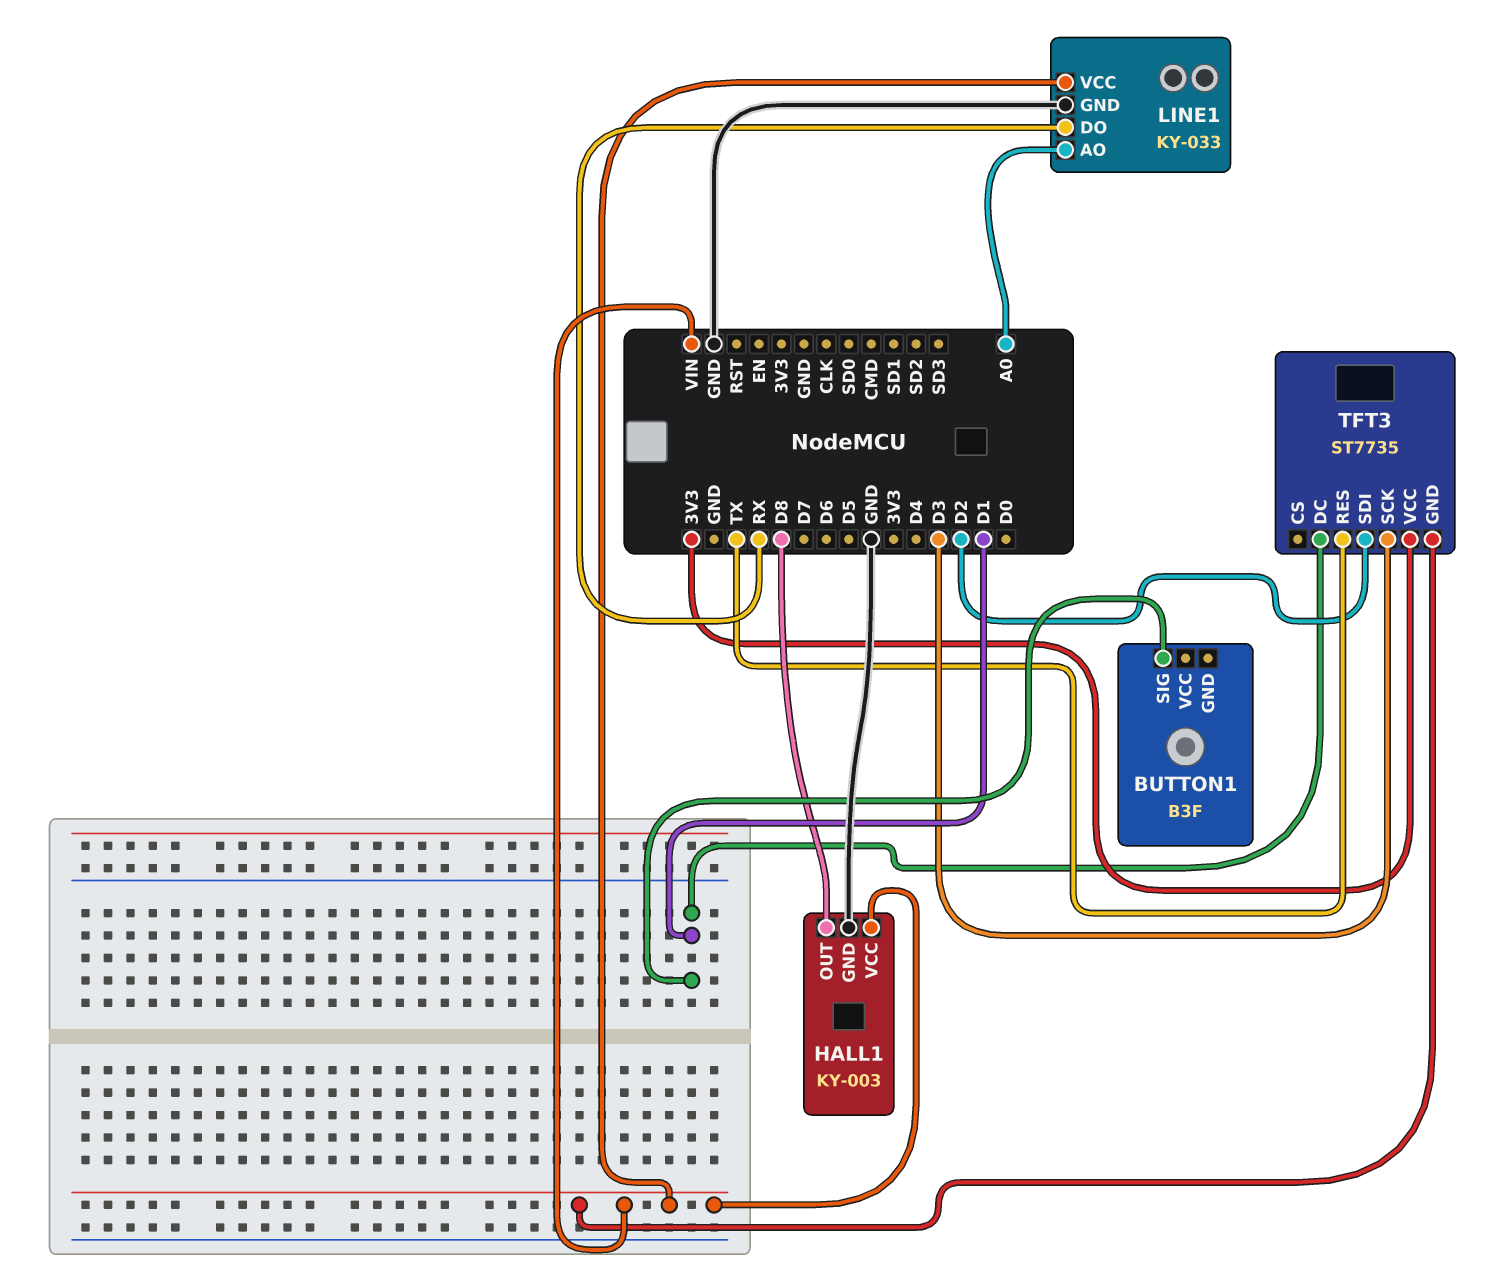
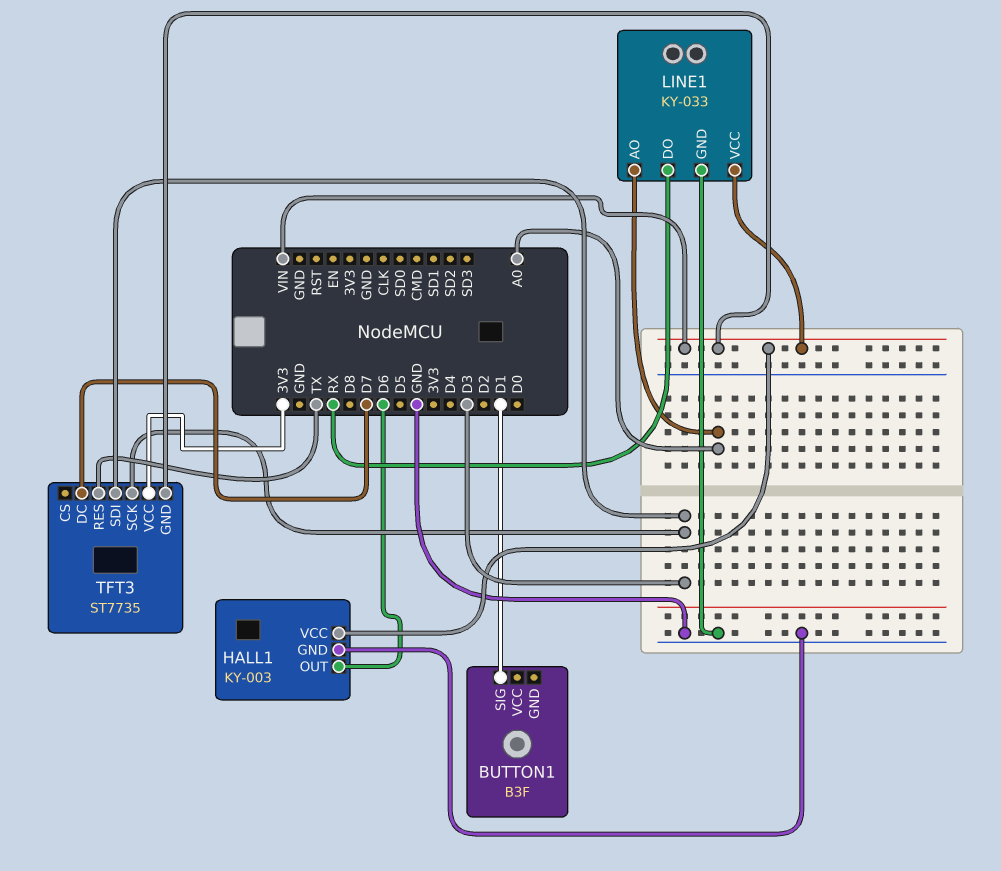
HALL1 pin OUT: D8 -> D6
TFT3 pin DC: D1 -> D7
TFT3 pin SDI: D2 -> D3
---
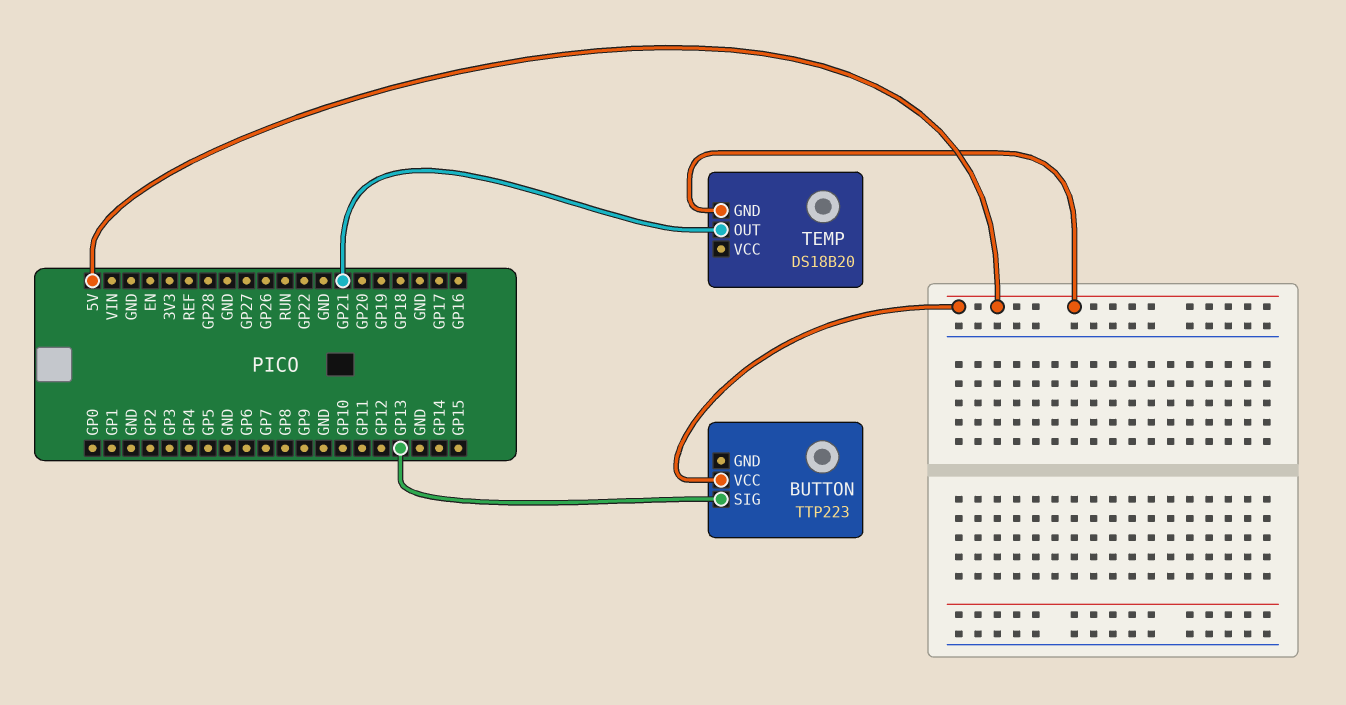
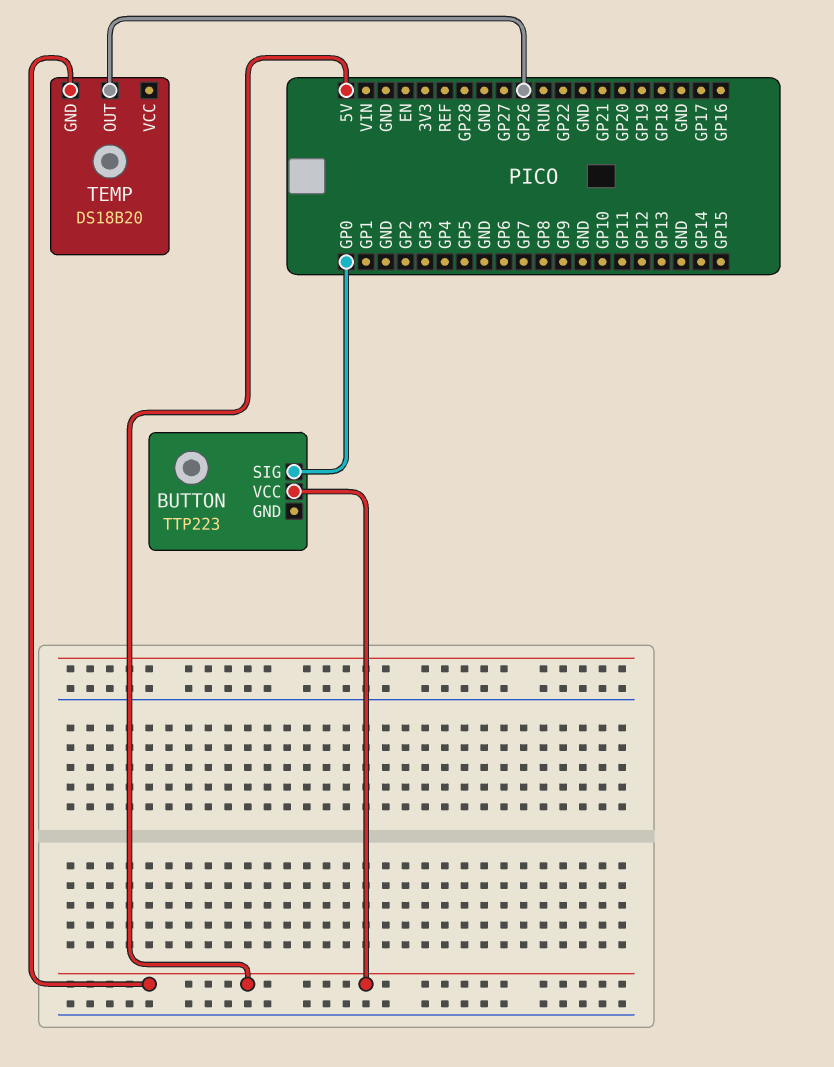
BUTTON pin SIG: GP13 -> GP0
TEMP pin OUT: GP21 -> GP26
--
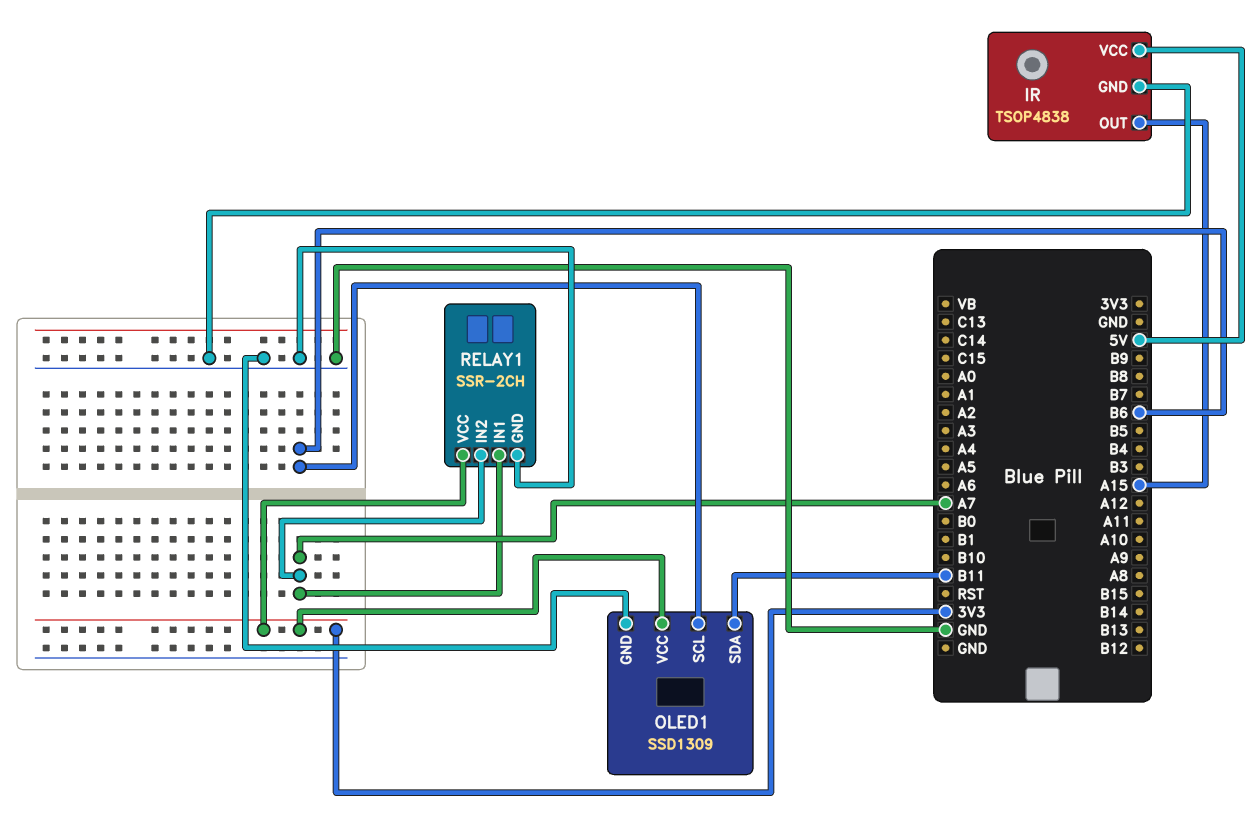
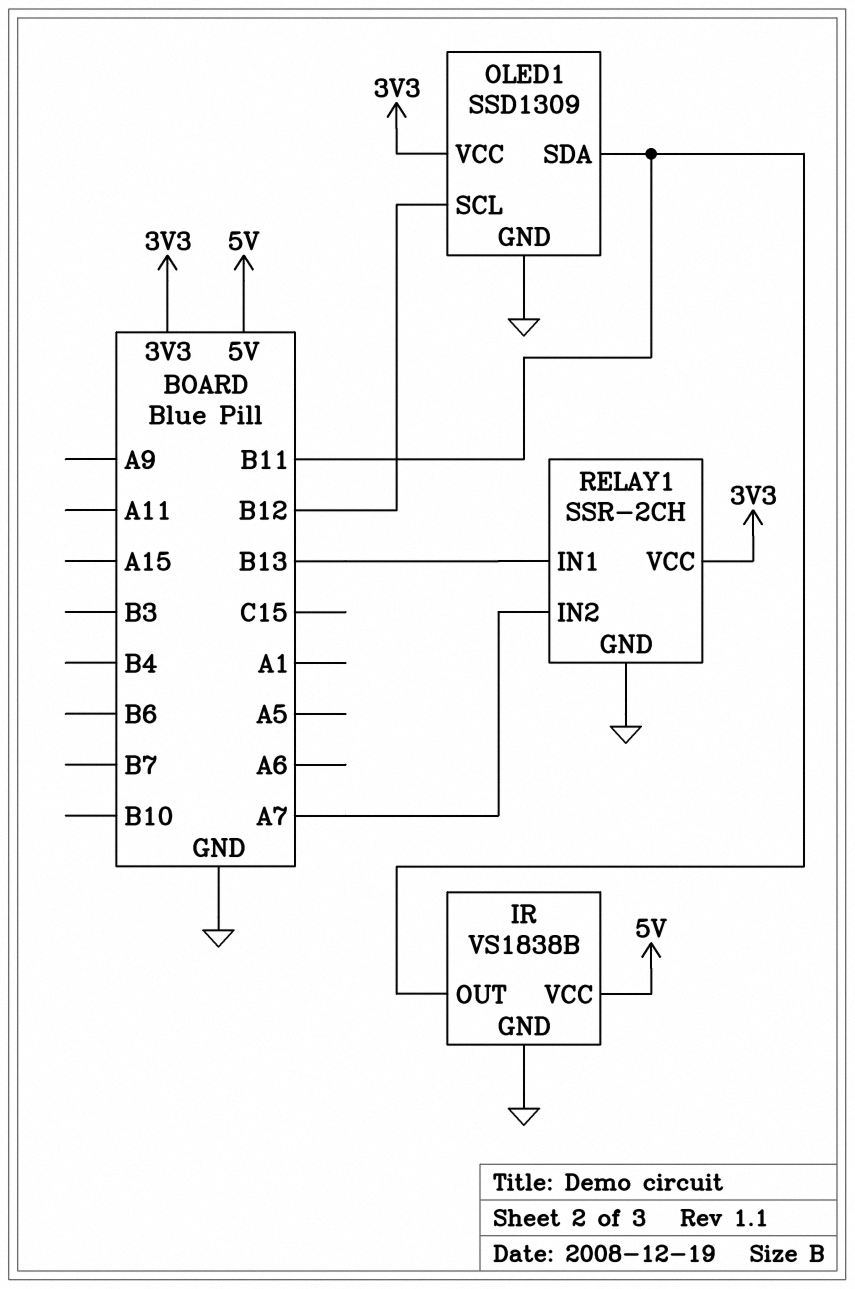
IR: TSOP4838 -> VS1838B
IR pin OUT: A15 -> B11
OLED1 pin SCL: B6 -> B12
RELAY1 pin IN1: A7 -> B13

• _What you have to do_: In the listing above, find the line with "IR pin OUT: A15 -> B11" and the line with "RELAY1 pin IN1: A7 -> B13"; set down exactly those two lines and every line between them, nothing more.

• _Answer for the task_:
IR pin OUT: A15 -> B11
OLED1 pin SCL: B6 -> B12
RELAY1 pin IN1: A7 -> B13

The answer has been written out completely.